> _Dataset excerpts_:
Content starts

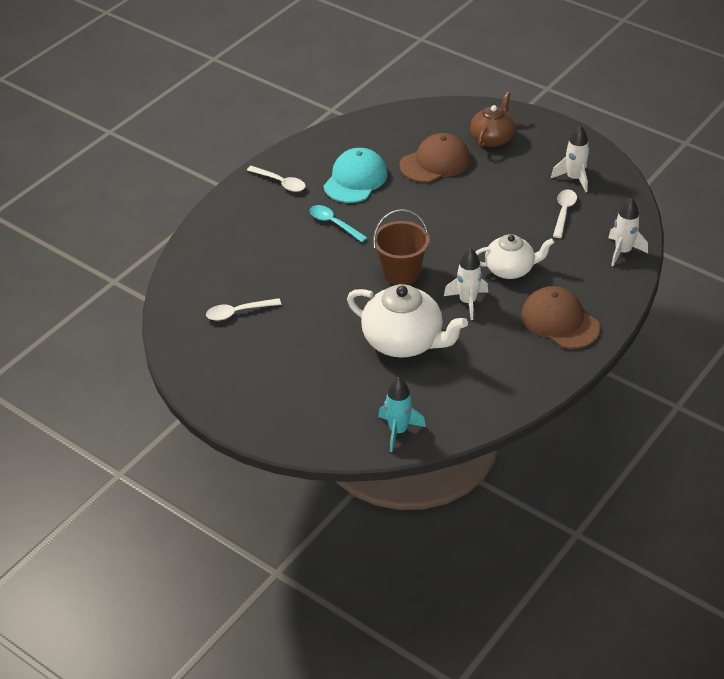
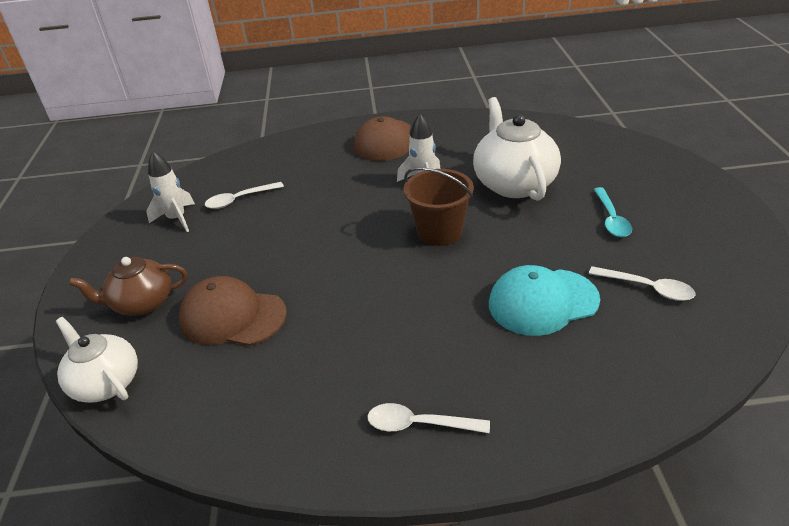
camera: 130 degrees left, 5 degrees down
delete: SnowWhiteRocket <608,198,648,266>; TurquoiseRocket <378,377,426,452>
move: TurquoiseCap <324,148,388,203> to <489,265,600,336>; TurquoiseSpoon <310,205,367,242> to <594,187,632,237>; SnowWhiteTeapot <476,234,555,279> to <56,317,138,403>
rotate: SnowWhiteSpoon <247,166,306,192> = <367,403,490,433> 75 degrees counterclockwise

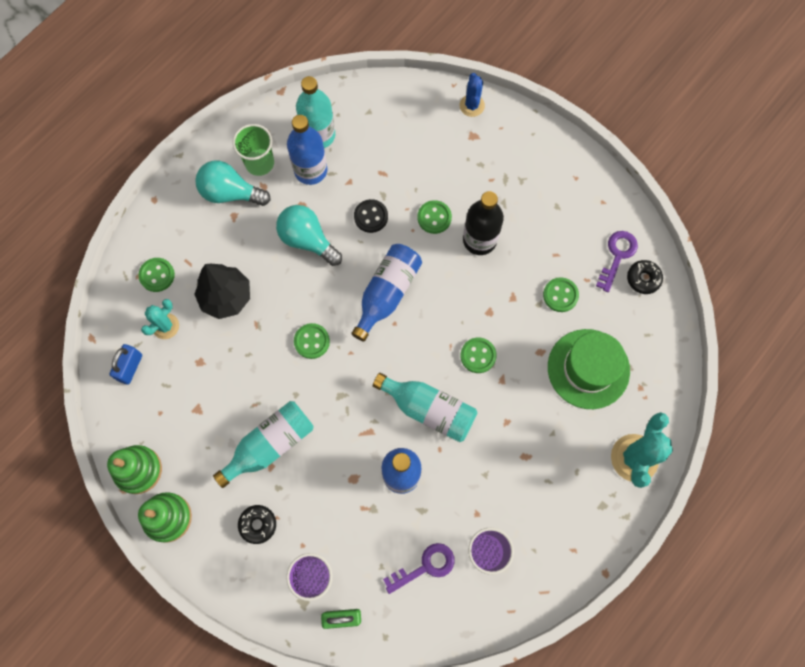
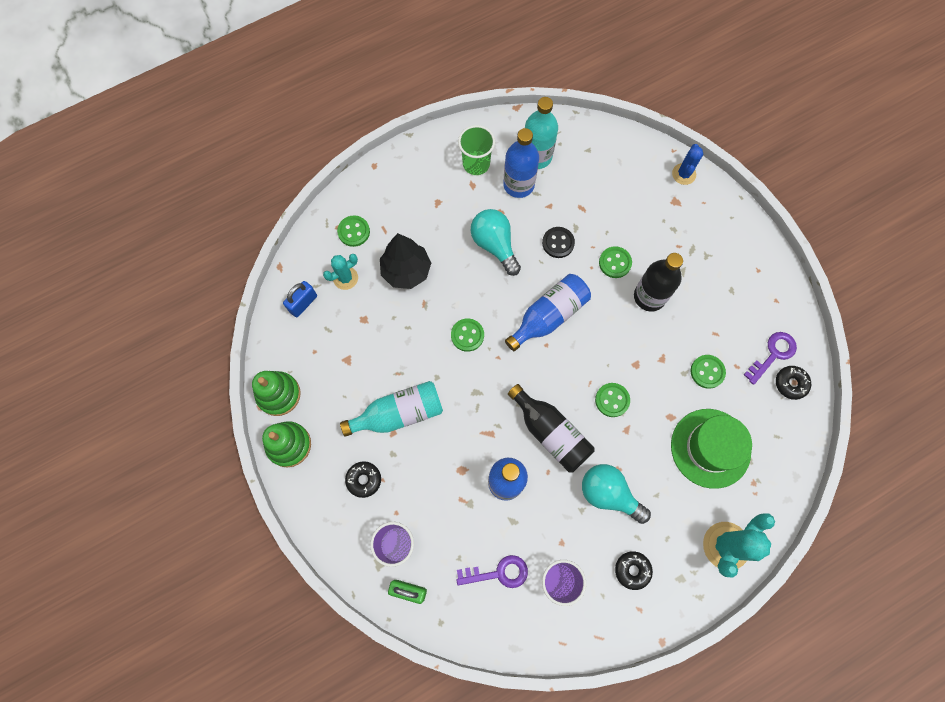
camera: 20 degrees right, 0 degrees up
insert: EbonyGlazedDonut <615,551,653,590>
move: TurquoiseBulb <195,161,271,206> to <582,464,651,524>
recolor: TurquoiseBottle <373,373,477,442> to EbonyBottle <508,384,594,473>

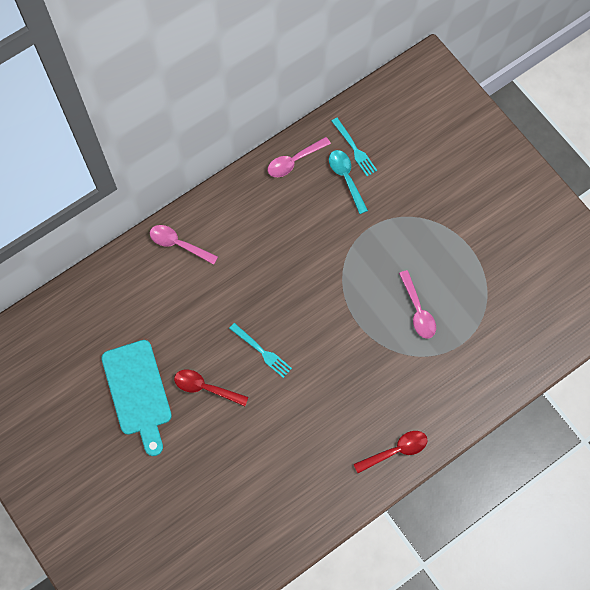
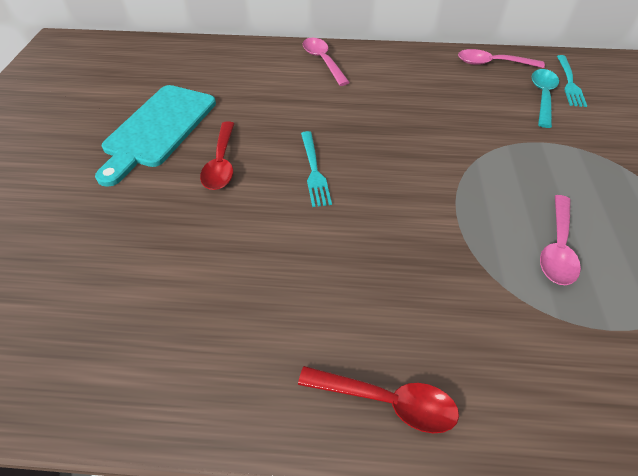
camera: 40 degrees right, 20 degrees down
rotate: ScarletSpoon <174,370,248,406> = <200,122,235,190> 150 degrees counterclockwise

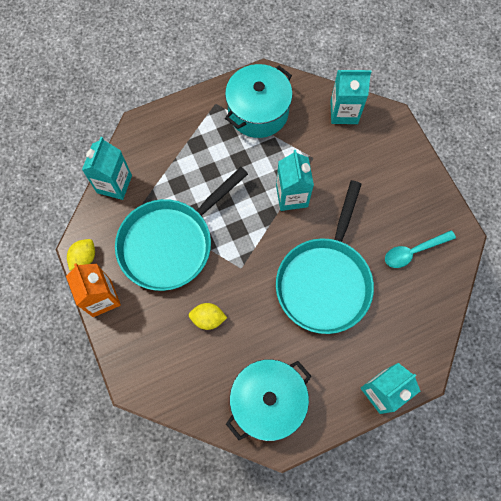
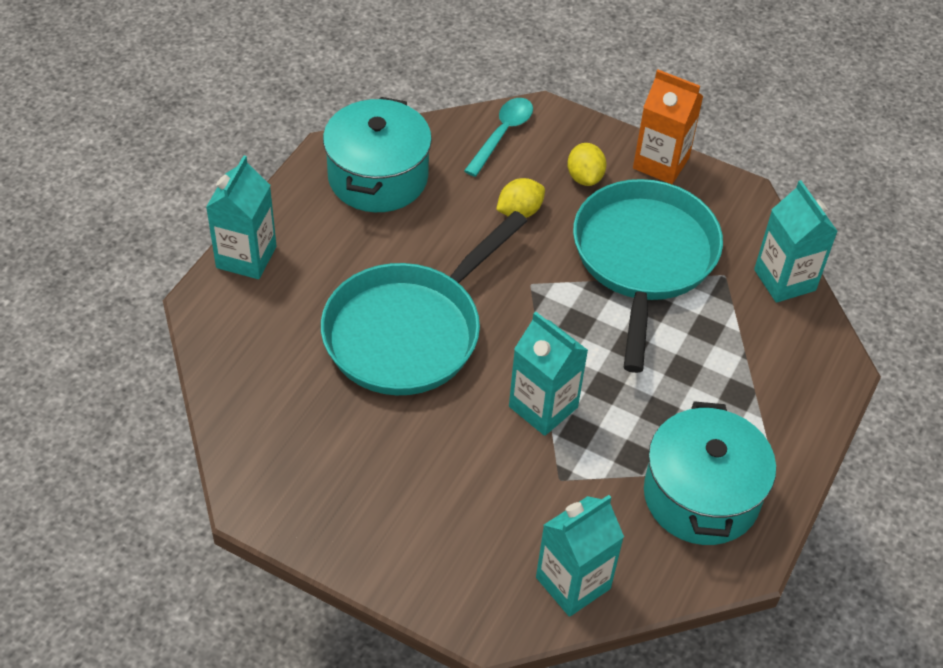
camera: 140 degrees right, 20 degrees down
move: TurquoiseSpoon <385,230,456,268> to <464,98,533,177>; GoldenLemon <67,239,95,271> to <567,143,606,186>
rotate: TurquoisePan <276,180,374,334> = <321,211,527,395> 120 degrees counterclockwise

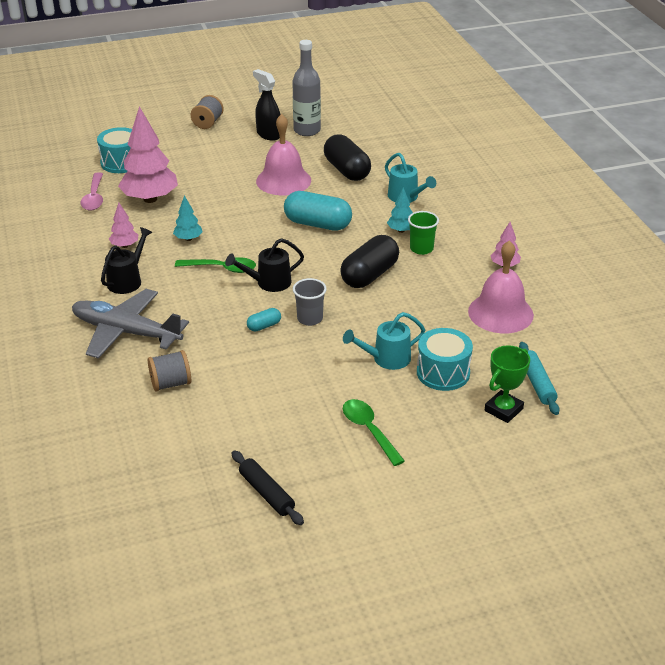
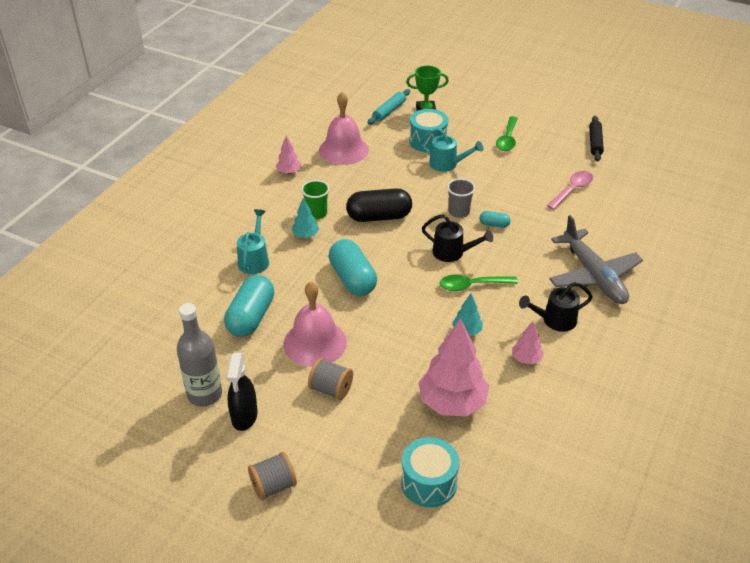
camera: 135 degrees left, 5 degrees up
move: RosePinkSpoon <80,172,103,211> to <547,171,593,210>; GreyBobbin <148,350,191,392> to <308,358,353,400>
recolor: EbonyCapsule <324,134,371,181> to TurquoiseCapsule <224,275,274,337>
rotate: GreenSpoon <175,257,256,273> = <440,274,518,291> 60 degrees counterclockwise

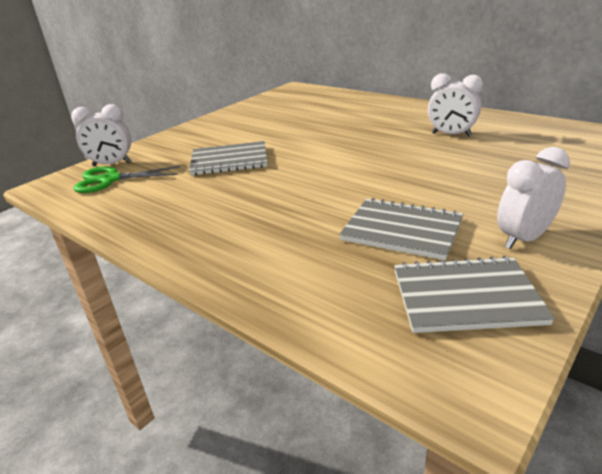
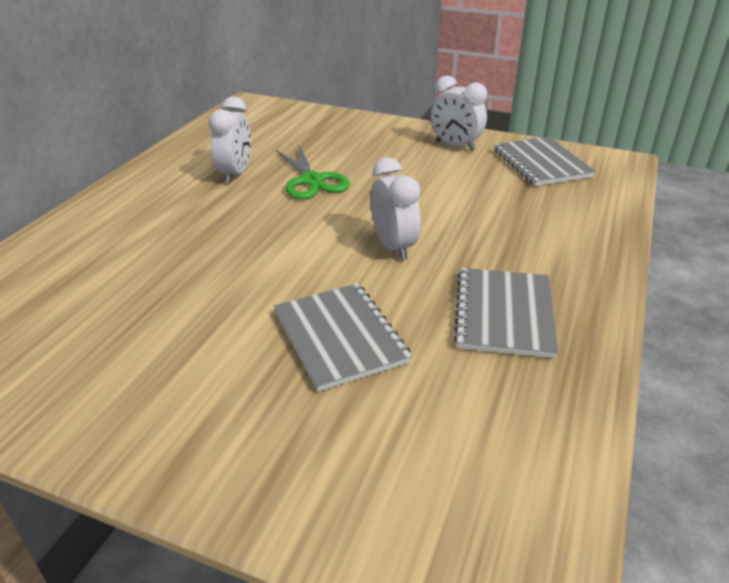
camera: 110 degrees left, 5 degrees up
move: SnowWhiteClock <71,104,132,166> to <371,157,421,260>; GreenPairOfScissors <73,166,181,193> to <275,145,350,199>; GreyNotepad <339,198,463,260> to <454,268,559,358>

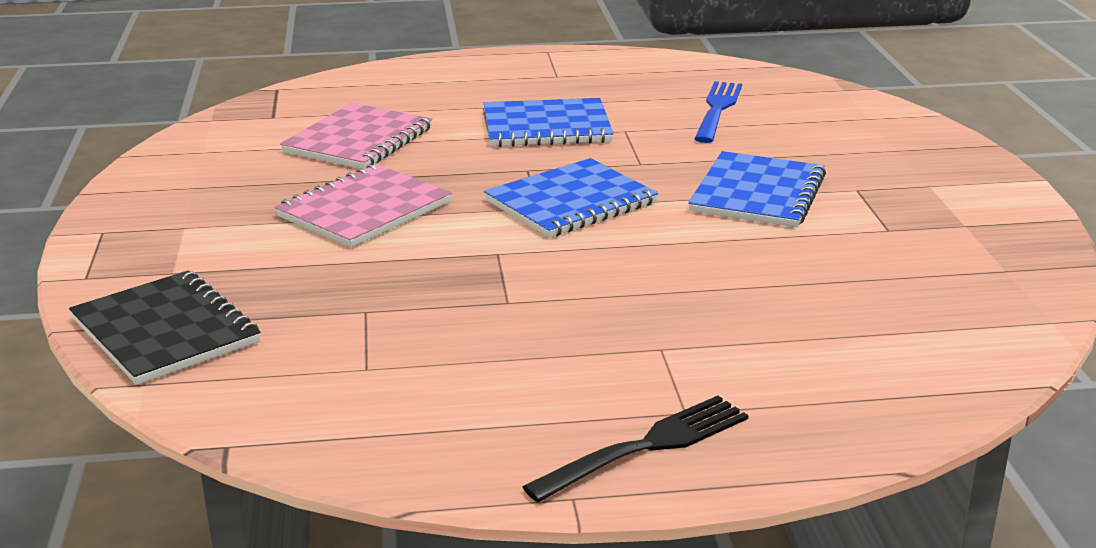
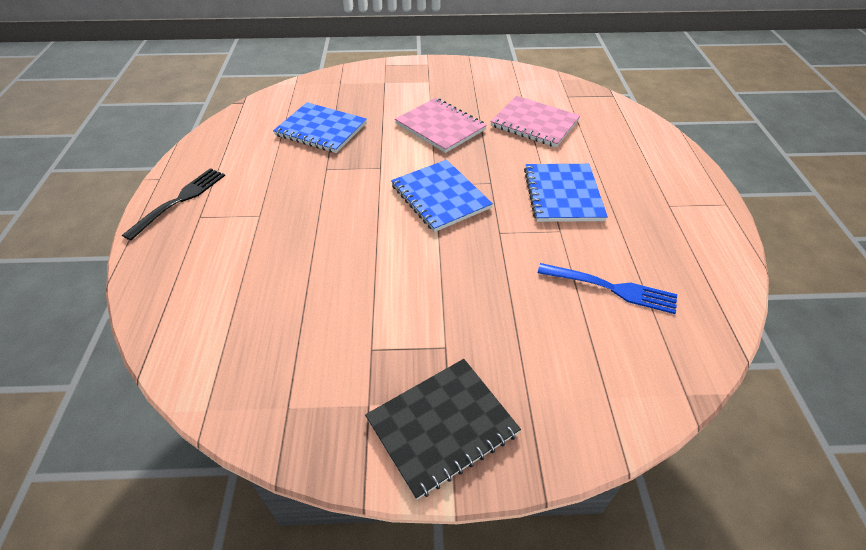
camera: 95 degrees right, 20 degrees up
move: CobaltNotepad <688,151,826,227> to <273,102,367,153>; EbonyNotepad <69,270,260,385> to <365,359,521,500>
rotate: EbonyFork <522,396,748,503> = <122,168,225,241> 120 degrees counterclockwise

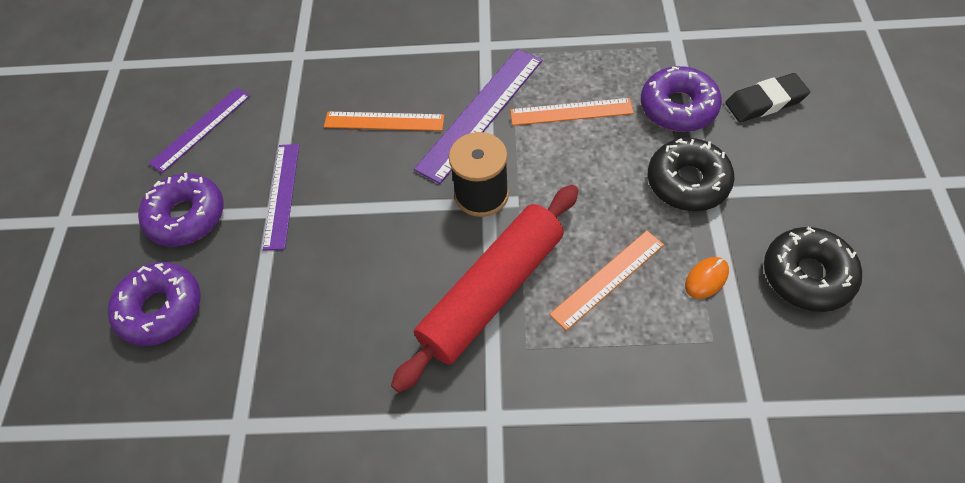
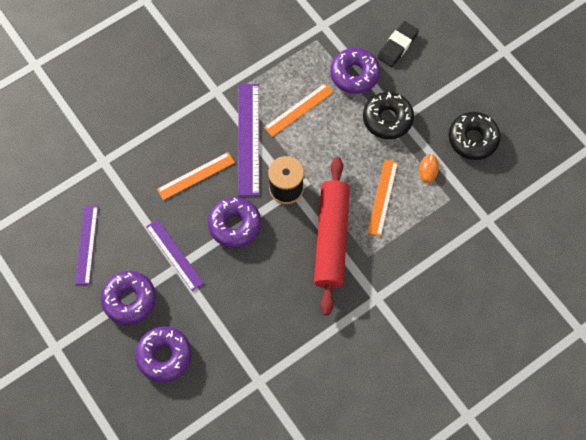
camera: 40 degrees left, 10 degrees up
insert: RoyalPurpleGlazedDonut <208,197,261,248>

Content ends

> _Exercise objective_: Could you write out the records again exactly, without any of their pictures?

> _Exercise output_:
camera: 130 degrees left, 5 degrees down
delete: SnowWhiteRocket <608,198,648,266>; TurquoiseRocket <378,377,426,452>
move: TurquoiseCap <324,148,388,203> to <489,265,600,336>; TurquoiseSpoon <310,205,367,242> to <594,187,632,237>; SnowWhiteTeapot <476,234,555,279> to <56,317,138,403>
rotate: SnowWhiteSpoon <247,166,306,192> = <367,403,490,433> 75 degrees counterclockwise

camera: 20 degrees right, 0 degrees up
insert: EbonyGlazedDonut <615,551,653,590>
move: TurquoiseBulb <195,161,271,206> to <582,464,651,524>
recolor: TurquoiseBottle <373,373,477,442> to EbonyBottle <508,384,594,473>

camera: 40 degrees right, 20 degrees down
rotate: ScarletSpoon <174,370,248,406> = <200,122,235,190> 150 degrees counterclockwise

camera: 140 degrees right, 20 degrees down
move: TurquoiseSpoon <385,230,456,268> to <464,98,533,177>; GoldenLemon <67,239,95,271> to <567,143,606,186>
rotate: TurquoisePan <276,180,374,334> = <321,211,527,395> 120 degrees counterclockwise

camera: 135 degrees left, 5 degrees up
move: RosePinkSpoon <80,172,103,211> to <547,171,593,210>; GreyBobbin <148,350,191,392> to <308,358,353,400>
recolor: EbonyCapsule <324,134,371,181> to TurquoiseCapsule <224,275,274,337>
rotate: GreenSpoon <175,257,256,273> = <440,274,518,291> 60 degrees counterclockwise

camera: 110 degrees left, 5 degrees up
move: SnowWhiteClock <71,104,132,166> to <371,157,421,260>; GreenPairOfScissors <73,166,181,193> to <275,145,350,199>; GreyNotepad <339,198,463,260> to <454,268,559,358>

camera: 95 degrees right, 20 degrees up
move: CobaltNotepad <688,151,826,227> to <273,102,367,153>; EbonyNotepad <69,270,260,385> to <365,359,521,500>
rotate: EbonyFork <522,396,748,503> = <122,168,225,241> 120 degrees counterclockwise

camera: 40 degrees left, 10 degrees up
insert: RoyalPurpleGlazedDonut <208,197,261,248>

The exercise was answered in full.